-- INPUT RECORDS follows --

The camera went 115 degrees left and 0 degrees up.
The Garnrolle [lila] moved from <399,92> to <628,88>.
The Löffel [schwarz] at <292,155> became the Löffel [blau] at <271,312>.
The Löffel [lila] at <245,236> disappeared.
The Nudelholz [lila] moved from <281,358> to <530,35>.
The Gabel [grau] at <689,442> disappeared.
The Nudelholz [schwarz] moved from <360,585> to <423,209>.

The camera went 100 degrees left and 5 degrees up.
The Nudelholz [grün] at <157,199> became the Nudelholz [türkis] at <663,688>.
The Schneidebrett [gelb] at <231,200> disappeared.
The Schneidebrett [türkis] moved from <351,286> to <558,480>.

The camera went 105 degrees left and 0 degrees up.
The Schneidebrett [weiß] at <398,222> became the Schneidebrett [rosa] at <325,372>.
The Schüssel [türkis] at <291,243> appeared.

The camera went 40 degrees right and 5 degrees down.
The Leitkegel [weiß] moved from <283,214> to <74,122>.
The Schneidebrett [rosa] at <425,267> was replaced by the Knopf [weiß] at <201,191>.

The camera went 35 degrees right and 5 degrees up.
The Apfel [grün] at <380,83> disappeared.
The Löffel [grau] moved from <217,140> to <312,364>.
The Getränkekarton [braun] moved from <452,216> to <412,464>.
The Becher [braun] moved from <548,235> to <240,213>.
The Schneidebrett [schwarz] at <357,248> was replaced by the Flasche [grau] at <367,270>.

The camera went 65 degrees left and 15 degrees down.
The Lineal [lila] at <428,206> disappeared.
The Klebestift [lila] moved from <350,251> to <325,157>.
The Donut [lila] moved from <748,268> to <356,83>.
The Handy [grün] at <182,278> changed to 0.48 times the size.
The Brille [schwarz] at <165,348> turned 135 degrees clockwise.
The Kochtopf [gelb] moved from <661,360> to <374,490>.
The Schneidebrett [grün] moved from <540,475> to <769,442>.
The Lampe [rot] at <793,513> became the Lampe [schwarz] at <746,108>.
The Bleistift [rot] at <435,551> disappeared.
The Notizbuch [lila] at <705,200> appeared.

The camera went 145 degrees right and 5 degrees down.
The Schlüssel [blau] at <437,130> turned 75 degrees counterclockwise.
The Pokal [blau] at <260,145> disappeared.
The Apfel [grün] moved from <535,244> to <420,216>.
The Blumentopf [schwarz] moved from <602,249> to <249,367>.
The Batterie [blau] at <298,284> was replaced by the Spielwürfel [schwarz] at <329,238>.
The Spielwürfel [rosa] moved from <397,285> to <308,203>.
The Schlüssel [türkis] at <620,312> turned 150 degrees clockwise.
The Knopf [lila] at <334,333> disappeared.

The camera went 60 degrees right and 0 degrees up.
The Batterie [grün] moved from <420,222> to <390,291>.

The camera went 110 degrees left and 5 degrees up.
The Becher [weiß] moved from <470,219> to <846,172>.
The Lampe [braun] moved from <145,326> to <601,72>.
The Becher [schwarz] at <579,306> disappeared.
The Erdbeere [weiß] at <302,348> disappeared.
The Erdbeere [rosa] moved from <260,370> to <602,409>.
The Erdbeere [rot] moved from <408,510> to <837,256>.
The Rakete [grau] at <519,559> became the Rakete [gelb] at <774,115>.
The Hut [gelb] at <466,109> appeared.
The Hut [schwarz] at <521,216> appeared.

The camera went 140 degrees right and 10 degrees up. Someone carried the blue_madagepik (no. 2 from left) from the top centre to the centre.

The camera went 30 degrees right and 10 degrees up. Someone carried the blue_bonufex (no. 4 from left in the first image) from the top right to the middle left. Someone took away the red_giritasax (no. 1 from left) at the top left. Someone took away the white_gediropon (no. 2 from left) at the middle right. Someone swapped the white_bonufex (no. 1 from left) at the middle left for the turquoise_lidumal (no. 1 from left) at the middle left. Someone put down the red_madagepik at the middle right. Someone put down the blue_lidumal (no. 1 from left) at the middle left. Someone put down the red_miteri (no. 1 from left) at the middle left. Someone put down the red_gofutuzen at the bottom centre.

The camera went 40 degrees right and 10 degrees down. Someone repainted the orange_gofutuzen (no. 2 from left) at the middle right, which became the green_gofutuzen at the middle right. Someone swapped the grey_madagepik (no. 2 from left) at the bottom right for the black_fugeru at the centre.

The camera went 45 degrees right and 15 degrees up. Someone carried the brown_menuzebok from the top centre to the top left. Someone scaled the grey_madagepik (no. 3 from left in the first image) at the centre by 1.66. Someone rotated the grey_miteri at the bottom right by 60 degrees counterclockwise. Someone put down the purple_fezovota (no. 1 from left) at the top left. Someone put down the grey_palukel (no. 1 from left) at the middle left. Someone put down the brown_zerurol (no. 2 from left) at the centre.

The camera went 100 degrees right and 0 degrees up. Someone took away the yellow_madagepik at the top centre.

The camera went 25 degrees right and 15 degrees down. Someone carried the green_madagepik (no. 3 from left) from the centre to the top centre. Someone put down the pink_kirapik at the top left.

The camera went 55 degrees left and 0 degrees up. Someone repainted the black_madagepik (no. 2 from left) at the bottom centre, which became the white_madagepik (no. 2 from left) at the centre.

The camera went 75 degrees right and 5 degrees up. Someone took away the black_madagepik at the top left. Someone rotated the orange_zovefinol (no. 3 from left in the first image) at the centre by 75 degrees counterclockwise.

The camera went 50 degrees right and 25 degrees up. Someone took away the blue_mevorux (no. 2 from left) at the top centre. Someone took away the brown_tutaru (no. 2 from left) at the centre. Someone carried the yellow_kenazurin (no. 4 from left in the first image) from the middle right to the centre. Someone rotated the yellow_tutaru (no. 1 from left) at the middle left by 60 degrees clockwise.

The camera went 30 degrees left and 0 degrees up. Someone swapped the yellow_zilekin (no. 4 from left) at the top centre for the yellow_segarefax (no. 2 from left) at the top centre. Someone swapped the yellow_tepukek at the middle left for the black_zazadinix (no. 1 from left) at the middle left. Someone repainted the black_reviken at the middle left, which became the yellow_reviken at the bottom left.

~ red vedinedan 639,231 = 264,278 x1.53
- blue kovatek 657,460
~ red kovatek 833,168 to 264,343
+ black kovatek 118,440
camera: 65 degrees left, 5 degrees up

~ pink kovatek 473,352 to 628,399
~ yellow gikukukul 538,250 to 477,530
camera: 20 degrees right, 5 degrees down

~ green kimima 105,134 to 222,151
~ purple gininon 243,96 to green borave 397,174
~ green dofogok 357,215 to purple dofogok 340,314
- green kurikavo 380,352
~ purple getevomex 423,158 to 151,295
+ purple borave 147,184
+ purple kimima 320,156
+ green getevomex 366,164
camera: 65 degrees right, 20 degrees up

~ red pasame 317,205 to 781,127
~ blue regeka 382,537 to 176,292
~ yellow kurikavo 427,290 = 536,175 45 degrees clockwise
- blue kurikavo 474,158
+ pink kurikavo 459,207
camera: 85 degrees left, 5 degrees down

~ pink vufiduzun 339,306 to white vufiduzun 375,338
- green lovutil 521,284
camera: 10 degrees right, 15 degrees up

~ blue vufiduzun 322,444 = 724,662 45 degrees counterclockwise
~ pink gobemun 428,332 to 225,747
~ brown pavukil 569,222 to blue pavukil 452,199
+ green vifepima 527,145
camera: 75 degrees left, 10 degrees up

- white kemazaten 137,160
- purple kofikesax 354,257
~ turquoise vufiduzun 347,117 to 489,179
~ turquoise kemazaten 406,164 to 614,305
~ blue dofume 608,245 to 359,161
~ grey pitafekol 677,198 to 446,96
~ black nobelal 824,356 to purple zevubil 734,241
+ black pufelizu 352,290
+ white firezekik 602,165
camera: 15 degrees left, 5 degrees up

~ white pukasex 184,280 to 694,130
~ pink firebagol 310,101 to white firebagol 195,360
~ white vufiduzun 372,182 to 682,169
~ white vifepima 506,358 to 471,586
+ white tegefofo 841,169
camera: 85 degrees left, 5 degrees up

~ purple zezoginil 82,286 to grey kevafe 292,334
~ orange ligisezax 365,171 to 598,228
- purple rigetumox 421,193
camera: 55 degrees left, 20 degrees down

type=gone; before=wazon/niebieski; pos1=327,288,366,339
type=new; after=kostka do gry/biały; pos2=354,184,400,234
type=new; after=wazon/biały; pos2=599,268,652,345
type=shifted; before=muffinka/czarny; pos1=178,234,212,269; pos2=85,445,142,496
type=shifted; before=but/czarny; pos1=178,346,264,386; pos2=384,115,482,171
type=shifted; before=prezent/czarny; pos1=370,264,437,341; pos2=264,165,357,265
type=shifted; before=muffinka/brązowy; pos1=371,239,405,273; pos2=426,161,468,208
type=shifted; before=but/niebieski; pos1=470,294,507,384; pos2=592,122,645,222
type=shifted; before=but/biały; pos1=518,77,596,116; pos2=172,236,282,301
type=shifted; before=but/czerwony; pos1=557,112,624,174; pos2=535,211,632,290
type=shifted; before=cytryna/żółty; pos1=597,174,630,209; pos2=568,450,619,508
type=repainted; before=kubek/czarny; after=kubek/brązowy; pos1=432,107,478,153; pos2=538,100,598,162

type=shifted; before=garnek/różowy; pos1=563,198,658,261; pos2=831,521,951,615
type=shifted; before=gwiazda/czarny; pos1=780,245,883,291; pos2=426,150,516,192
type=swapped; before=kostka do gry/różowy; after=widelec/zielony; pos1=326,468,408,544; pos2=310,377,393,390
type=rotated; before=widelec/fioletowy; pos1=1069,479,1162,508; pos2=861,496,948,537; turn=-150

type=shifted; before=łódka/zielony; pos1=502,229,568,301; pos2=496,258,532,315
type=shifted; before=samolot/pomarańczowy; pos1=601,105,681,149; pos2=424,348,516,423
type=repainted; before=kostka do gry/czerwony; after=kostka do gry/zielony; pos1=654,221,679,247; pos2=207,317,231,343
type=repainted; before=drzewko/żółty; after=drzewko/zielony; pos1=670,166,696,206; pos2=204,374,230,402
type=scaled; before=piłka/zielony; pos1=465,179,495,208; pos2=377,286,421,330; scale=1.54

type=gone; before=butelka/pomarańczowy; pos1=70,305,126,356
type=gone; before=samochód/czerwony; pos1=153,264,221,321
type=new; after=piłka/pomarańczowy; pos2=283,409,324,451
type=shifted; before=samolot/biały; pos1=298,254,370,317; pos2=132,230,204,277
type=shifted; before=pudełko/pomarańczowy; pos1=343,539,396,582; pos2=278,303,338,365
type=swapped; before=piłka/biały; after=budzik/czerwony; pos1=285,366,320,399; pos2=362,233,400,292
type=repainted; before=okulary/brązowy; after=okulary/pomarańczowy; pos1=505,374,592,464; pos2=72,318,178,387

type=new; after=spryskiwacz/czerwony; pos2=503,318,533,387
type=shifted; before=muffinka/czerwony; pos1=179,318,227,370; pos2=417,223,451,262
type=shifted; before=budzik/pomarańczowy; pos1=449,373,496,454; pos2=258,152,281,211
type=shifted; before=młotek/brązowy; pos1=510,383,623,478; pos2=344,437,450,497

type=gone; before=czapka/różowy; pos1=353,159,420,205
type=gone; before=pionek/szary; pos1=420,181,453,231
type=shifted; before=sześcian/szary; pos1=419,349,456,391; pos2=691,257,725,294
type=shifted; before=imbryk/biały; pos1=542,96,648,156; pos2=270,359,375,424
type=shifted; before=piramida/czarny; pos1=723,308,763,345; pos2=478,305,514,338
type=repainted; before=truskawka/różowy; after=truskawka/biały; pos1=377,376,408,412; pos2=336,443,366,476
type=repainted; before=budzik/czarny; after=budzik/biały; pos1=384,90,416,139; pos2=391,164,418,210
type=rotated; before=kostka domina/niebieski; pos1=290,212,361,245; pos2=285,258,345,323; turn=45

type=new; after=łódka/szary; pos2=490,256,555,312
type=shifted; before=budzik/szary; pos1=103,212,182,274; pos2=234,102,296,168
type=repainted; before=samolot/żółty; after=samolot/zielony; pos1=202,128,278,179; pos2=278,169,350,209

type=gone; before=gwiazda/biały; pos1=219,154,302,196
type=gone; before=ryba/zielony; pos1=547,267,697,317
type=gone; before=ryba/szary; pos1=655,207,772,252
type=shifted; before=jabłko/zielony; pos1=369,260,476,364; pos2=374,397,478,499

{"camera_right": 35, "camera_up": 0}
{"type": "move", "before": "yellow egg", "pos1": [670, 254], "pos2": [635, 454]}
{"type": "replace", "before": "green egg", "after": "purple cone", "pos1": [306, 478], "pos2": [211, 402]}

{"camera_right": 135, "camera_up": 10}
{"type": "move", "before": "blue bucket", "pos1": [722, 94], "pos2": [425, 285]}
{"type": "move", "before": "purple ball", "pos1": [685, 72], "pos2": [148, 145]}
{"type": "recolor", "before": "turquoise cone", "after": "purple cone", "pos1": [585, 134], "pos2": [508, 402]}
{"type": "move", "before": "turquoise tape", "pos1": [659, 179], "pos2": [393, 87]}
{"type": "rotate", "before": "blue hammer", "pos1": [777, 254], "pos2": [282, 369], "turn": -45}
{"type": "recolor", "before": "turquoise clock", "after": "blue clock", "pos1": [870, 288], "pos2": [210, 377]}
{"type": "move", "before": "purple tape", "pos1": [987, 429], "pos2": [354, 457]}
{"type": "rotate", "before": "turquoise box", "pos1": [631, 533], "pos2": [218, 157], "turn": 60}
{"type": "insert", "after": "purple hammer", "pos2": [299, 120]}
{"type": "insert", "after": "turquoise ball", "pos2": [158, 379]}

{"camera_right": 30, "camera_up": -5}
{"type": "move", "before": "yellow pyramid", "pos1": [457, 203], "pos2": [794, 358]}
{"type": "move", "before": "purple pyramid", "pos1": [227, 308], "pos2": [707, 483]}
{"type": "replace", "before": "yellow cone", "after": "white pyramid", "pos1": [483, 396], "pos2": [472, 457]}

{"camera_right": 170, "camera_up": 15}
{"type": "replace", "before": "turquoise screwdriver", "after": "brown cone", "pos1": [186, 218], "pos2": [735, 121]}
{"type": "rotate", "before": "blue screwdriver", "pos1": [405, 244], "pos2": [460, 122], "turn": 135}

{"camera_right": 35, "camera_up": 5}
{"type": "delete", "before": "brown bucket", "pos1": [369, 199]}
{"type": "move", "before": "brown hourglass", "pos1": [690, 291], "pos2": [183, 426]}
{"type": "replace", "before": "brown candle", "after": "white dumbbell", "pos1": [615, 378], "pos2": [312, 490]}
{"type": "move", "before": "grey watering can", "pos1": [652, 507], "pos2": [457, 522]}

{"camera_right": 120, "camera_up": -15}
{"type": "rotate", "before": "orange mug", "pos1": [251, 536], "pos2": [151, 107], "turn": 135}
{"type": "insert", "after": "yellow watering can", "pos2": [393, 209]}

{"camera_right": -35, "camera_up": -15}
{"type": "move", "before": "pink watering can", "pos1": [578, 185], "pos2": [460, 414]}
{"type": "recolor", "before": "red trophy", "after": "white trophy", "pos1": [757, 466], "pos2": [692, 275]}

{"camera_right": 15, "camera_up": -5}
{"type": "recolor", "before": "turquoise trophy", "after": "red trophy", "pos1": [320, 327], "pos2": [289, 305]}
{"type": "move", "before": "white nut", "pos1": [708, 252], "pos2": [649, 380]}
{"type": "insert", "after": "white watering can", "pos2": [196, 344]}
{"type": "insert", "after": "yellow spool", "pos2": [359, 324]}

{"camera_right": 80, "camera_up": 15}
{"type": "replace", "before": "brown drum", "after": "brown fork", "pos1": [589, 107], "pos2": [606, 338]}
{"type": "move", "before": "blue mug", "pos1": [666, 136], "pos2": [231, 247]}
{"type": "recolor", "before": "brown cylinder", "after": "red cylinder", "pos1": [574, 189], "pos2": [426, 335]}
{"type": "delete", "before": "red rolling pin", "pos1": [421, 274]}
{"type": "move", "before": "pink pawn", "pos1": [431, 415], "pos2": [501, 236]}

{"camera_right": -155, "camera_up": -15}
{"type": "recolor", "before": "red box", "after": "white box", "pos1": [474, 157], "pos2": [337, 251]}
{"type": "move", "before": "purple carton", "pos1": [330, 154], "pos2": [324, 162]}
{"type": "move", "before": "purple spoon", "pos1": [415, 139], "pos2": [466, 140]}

-- INPUT RECORDS concluded --

#### TASK TO CARRY OUT:
In the entries above, identify every line with the word "wazon". Copy those lines.

#### EXPECTED ANSWER:
type=gone; before=wazon/niebieski; pos1=327,288,366,339
type=new; after=wazon/biały; pos2=599,268,652,345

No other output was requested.